#### Materials provided:
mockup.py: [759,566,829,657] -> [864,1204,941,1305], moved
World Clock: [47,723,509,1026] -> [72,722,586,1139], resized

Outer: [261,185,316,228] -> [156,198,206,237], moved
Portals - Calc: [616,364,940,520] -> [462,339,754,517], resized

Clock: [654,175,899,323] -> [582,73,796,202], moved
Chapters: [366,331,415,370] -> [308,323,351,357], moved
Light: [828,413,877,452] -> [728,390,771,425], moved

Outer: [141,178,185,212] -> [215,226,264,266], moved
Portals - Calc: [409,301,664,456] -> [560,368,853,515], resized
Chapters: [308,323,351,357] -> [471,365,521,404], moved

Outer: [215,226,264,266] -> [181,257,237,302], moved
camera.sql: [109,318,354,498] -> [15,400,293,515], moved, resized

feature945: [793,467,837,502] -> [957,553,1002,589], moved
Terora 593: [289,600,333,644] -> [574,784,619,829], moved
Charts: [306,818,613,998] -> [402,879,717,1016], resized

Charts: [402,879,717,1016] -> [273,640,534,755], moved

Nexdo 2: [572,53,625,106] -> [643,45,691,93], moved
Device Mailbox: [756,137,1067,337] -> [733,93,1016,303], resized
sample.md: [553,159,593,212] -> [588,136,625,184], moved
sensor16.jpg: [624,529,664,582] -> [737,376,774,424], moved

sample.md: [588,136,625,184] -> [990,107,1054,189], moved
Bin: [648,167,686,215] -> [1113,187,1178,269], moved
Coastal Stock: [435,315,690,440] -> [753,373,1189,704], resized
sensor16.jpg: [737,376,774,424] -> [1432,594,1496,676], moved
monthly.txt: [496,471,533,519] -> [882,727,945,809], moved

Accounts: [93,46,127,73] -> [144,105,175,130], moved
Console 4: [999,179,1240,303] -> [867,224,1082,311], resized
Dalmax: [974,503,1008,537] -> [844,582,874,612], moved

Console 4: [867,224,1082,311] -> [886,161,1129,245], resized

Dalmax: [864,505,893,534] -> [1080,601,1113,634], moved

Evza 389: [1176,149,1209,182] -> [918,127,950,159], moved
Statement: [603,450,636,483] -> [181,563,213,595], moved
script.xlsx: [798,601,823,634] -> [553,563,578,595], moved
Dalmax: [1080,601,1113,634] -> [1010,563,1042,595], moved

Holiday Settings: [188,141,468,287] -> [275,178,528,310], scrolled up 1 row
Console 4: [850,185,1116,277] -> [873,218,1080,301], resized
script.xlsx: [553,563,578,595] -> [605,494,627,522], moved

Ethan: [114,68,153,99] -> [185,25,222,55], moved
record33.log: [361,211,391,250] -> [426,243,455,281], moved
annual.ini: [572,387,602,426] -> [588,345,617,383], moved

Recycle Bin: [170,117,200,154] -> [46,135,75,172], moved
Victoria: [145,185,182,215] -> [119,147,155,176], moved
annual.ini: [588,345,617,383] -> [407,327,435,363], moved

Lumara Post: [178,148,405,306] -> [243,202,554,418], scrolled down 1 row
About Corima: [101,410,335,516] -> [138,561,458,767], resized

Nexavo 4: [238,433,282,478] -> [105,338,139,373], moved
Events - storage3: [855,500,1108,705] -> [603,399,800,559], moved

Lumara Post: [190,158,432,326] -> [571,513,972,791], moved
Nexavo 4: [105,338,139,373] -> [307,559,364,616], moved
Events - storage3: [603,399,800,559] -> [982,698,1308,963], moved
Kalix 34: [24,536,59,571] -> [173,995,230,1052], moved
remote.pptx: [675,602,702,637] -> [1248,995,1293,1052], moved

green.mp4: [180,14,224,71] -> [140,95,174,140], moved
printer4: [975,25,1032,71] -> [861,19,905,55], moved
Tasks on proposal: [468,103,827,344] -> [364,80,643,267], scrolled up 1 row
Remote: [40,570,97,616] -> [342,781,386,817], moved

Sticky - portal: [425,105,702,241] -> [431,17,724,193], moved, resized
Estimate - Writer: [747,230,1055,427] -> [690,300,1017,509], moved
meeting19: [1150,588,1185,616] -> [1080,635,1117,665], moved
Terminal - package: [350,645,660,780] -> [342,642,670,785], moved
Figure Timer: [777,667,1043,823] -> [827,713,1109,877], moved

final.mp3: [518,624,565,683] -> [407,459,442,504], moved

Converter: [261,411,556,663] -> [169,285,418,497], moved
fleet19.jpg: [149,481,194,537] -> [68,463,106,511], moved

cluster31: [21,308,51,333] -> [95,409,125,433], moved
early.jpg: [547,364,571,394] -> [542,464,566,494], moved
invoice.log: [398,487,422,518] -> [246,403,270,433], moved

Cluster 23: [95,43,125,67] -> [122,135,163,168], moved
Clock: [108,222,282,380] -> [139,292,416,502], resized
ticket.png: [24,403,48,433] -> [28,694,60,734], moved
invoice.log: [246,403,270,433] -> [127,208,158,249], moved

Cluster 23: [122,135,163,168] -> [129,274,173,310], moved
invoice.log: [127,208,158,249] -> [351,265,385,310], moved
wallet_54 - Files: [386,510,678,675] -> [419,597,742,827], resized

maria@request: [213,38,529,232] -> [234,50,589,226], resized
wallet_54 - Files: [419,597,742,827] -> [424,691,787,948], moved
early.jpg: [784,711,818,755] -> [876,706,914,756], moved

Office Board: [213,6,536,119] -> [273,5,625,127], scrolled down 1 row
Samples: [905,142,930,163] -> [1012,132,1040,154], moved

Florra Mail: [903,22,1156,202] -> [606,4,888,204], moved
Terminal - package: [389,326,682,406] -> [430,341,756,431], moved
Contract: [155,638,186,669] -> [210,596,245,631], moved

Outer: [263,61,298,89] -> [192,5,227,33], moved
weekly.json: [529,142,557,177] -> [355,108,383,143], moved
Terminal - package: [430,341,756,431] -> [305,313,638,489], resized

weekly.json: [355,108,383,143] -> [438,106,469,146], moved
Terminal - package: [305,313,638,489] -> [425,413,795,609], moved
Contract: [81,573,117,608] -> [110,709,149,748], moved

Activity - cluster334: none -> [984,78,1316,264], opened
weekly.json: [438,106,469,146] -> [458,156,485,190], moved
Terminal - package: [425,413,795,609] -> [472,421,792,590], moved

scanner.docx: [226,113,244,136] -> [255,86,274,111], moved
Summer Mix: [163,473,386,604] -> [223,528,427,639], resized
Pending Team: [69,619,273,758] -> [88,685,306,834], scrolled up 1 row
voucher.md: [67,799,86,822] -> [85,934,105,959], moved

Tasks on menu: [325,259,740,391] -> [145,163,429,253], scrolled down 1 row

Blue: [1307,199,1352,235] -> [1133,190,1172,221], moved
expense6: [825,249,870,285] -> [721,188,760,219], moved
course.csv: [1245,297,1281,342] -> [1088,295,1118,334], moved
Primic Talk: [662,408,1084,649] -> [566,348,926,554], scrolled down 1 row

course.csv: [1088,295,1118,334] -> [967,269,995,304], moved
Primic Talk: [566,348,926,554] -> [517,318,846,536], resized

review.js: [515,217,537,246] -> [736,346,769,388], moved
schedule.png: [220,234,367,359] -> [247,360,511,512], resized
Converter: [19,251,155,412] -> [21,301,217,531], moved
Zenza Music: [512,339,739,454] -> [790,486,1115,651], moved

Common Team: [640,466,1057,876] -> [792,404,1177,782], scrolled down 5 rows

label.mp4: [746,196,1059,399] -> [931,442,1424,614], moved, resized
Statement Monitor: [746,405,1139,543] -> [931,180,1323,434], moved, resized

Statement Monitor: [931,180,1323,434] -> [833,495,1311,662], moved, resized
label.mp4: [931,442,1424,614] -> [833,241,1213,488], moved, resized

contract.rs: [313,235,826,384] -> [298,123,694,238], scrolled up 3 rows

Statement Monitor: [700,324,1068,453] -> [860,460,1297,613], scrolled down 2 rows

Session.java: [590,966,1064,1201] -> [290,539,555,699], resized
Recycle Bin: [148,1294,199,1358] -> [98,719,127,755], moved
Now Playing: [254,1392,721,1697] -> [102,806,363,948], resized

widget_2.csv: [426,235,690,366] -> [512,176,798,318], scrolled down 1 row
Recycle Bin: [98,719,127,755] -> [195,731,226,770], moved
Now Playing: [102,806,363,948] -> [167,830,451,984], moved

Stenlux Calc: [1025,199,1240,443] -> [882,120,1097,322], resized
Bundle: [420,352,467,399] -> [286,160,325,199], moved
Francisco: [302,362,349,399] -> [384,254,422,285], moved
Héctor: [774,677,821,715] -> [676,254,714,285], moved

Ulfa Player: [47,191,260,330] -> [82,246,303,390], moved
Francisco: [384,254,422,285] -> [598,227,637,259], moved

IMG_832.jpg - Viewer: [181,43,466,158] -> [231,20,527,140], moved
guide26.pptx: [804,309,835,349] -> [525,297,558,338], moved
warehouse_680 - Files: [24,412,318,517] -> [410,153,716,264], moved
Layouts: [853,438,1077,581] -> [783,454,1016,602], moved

#### Problem requirements:
Reproduce the lines of the records exactly, from the first one through the line that contains "Device Mailbox: [756,137,1067,337]".

#### Output:
mockup.py: [759,566,829,657] -> [864,1204,941,1305], moved
World Clock: [47,723,509,1026] -> [72,722,586,1139], resized

Outer: [261,185,316,228] -> [156,198,206,237], moved
Portals - Calc: [616,364,940,520] -> [462,339,754,517], resized

Clock: [654,175,899,323] -> [582,73,796,202], moved
Chapters: [366,331,415,370] -> [308,323,351,357], moved
Light: [828,413,877,452] -> [728,390,771,425], moved

Outer: [141,178,185,212] -> [215,226,264,266], moved
Portals - Calc: [409,301,664,456] -> [560,368,853,515], resized
Chapters: [308,323,351,357] -> [471,365,521,404], moved

Outer: [215,226,264,266] -> [181,257,237,302], moved
camera.sql: [109,318,354,498] -> [15,400,293,515], moved, resized

feature945: [793,467,837,502] -> [957,553,1002,589], moved
Terora 593: [289,600,333,644] -> [574,784,619,829], moved
Charts: [306,818,613,998] -> [402,879,717,1016], resized

Charts: [402,879,717,1016] -> [273,640,534,755], moved

Nexdo 2: [572,53,625,106] -> [643,45,691,93], moved
Device Mailbox: [756,137,1067,337] -> [733,93,1016,303], resized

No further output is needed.